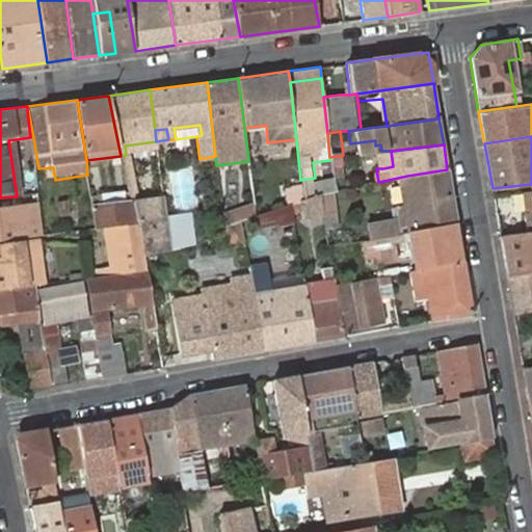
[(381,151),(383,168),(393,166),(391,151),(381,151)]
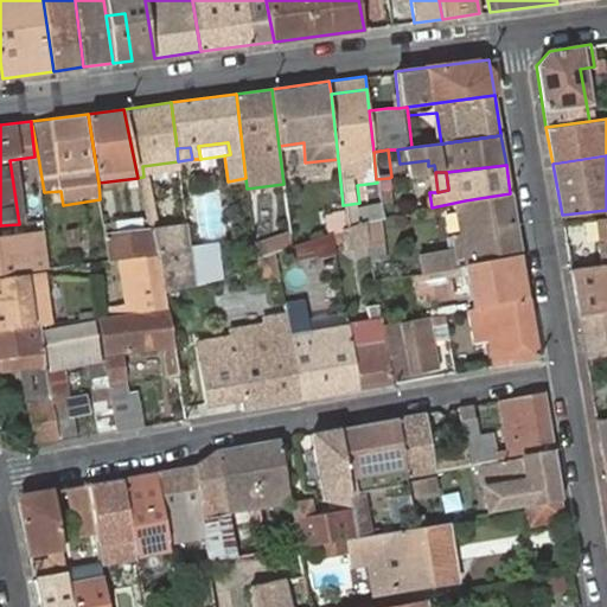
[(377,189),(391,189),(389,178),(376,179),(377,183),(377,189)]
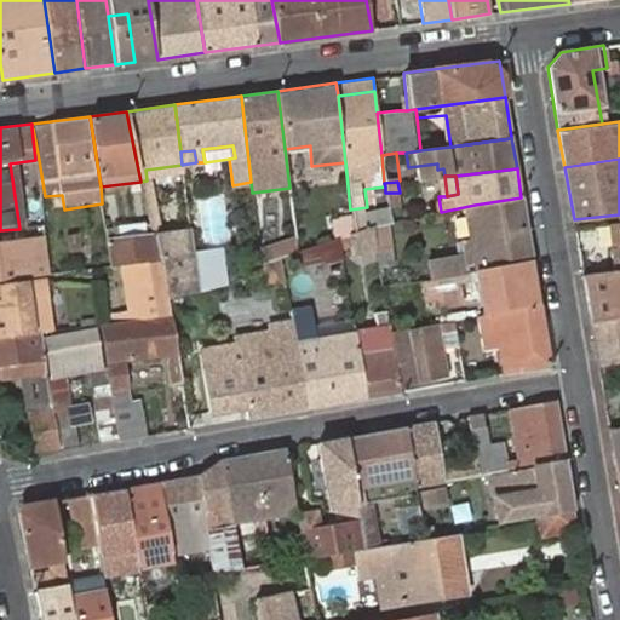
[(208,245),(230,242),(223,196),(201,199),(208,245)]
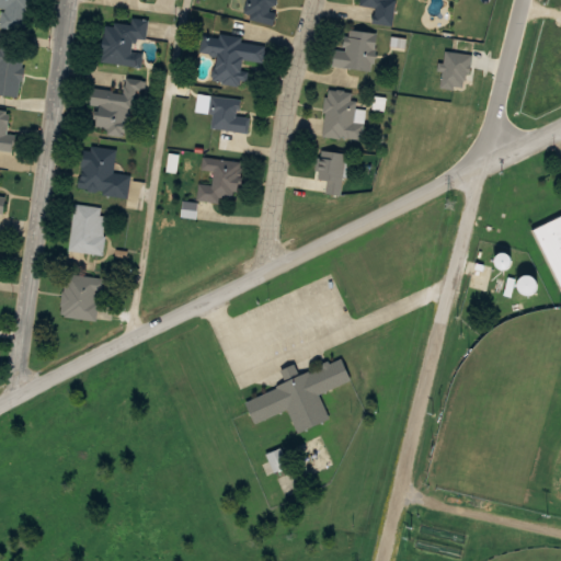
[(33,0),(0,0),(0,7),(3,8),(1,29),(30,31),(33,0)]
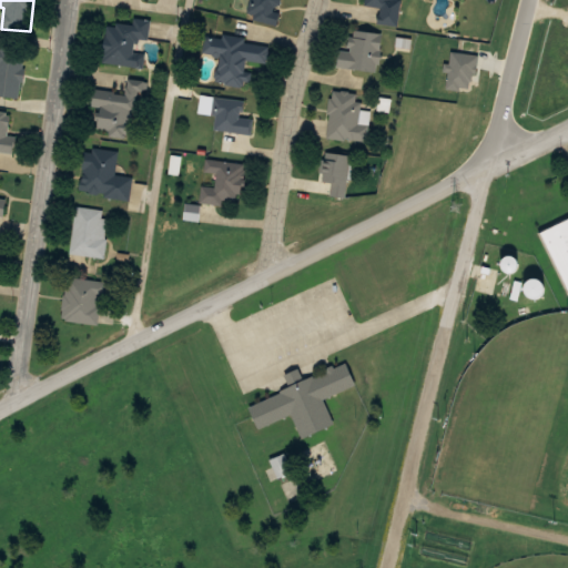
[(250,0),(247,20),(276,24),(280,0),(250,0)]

---

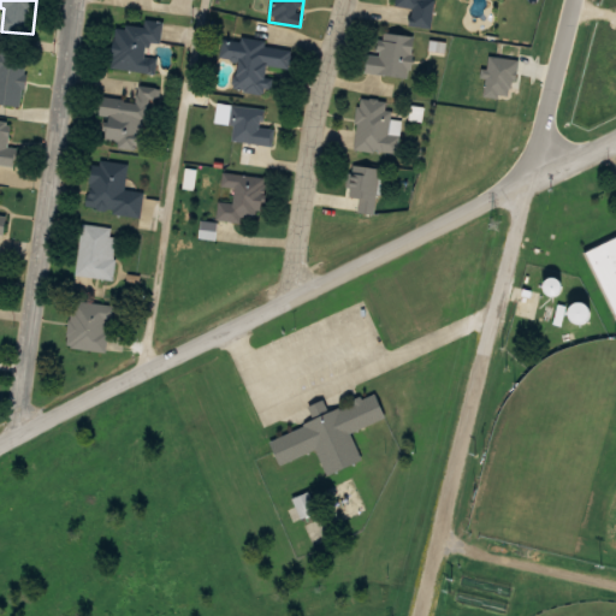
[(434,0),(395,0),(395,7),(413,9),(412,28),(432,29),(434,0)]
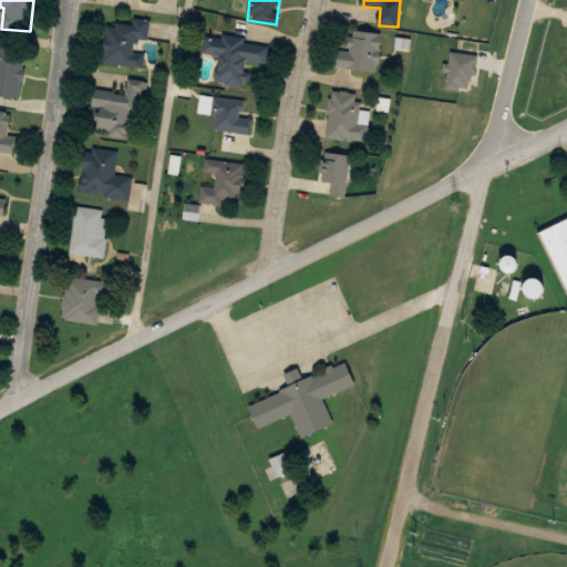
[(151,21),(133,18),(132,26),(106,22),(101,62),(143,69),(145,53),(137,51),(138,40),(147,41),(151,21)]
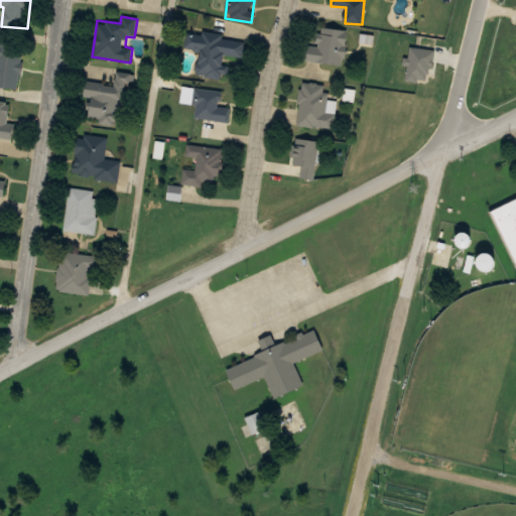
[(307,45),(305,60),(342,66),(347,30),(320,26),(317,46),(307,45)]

What is expected:
Reproduce, exactly and only, the lines of the records above starting at the line with "[(381,151),(383,168),(393,166),(391,151),(381,151)]" and ending at the line with "[(250,0),(247,20),(276,24),(280,0),(250,0)]", both included. Leave every picture out.

Written response:
[(381,151),(383,168),(393,166),(391,151),(381,151)]
[(377,189),(391,189),(389,178),(376,179),(377,183),(377,189)]
[(208,245),(230,242),(223,196),(201,199),(208,245)]
[(33,0),(0,0),(0,7),(3,8),(1,29),(30,31),(33,0)]
[(250,0),(247,20),(276,24),(280,0),(250,0)]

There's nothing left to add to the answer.